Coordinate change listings
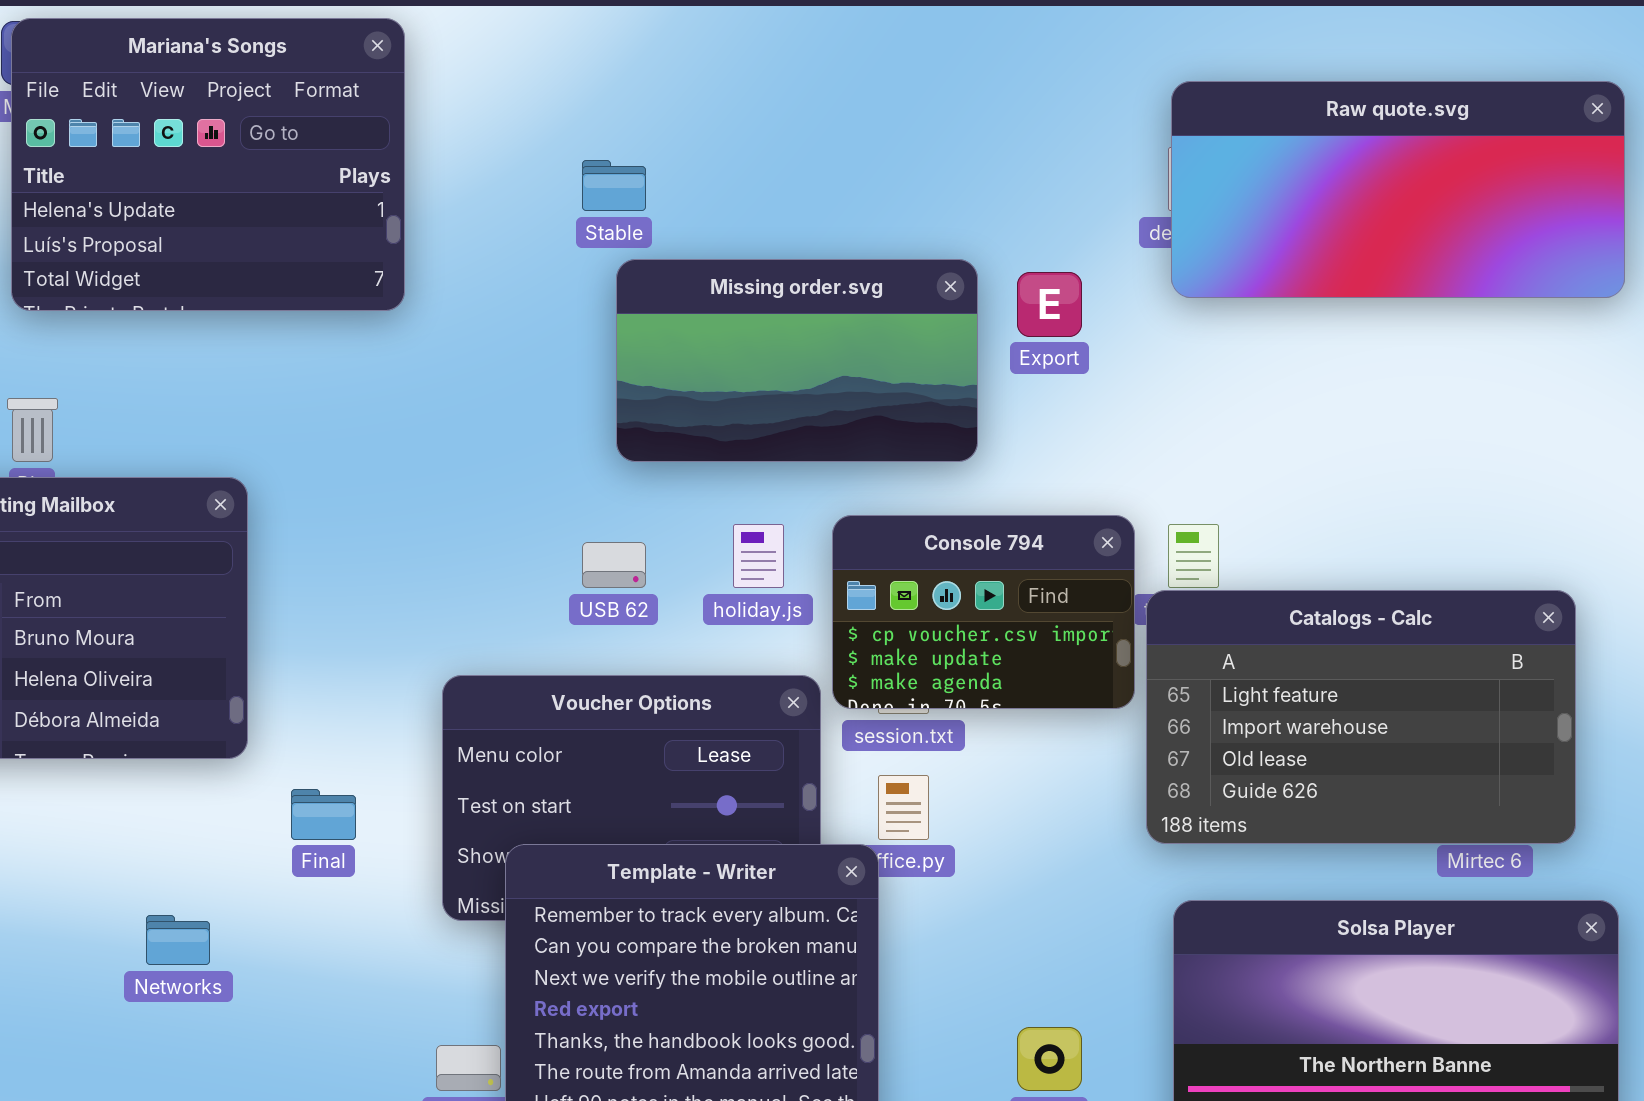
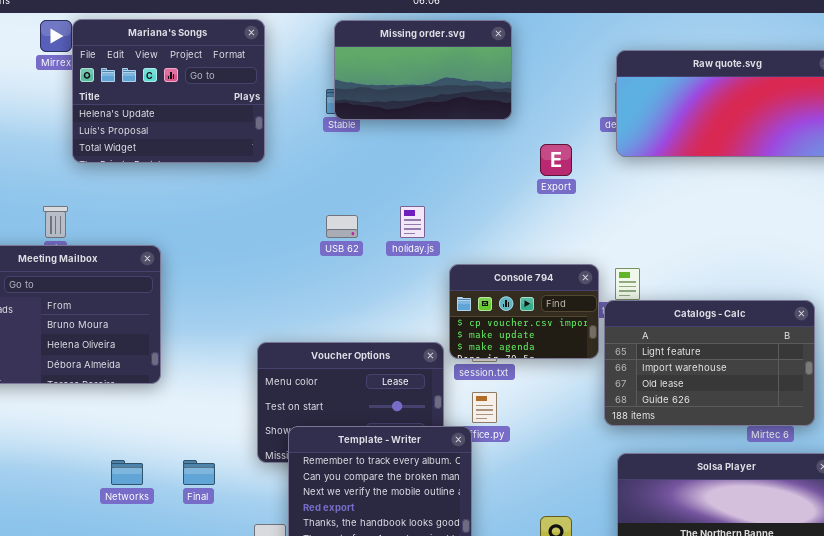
Mariana's Songs: [11,18,405,311] -> [72,19,265,163], moved
Missing order.svg: [616,259,978,462] -> [334,20,512,120], moved
holiday.js: [733,524,784,588] -> [400,206,425,238], moved
USB 62: [582,542,646,588] -> [326,215,358,238], moved
Final: [291,789,356,840] -> [183,460,215,485], moved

§ **What is required**:
Please copy the line that holds "holiday.js: [733,524,784,588] ->" and each line under it through the last line above, exactly as they stand, adding nothing.

§ **Problem solution**:
holiday.js: [733,524,784,588] -> [400,206,425,238], moved
USB 62: [582,542,646,588] -> [326,215,358,238], moved
Final: [291,789,356,840] -> [183,460,215,485], moved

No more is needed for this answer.